● **WORK TO COMPLETE**:
From the data below, report how many lines contain the word "turquoise", giving the number and nothing else.

● **DATASET CONTENT**:

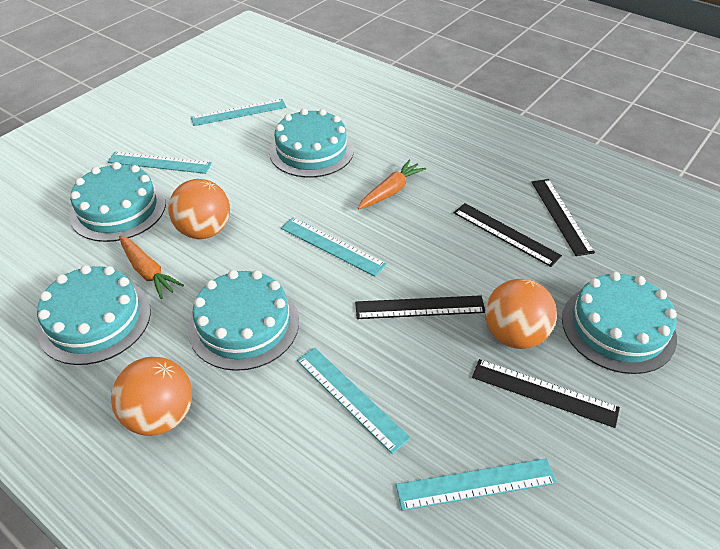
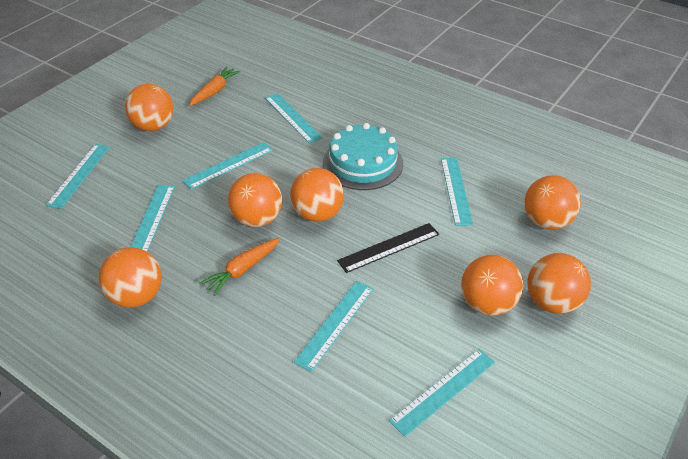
black ruler: 4 -> 1
orange ball: 3 -> 7
turquoise cake: 5 -> 1
turquoise ruler: 5 -> 7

● **EXERCISE OUTPUT**:
2